Your task: Look through the entries for the string "white" and copy every line where it shows up.

Information shown:
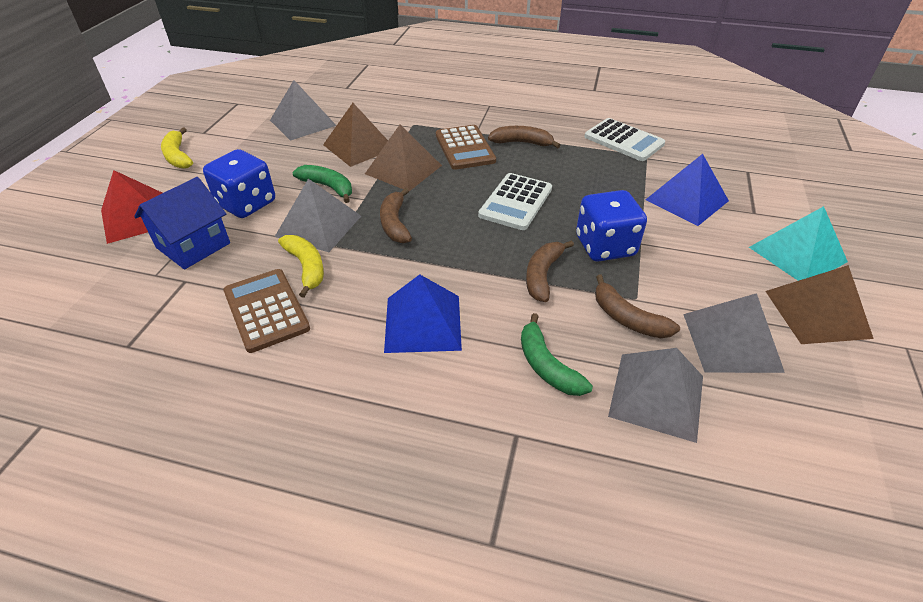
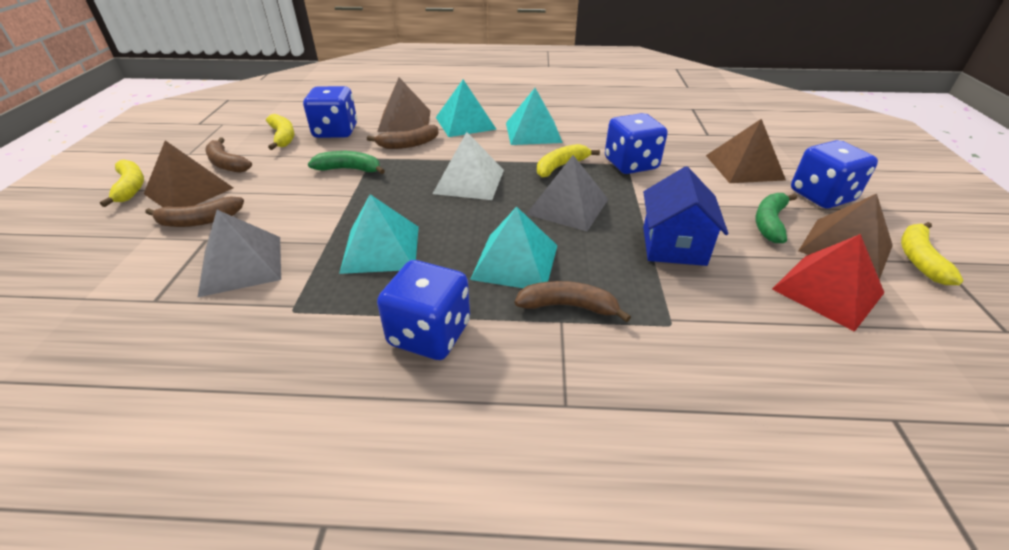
blue dice: 2 -> 4
blue pyramid: 2 -> 0
brown calculator: 2 -> 0
brown pyramid: 3 -> 4
grey pyramid: 4 -> 2
turquoise pyramid: 1 -> 4
white calculator: 2 -> 0
white pyramid: 0 -> 1
yellow banana: 2 -> 4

Response area:
white calculator: 2 -> 0
white pyramid: 0 -> 1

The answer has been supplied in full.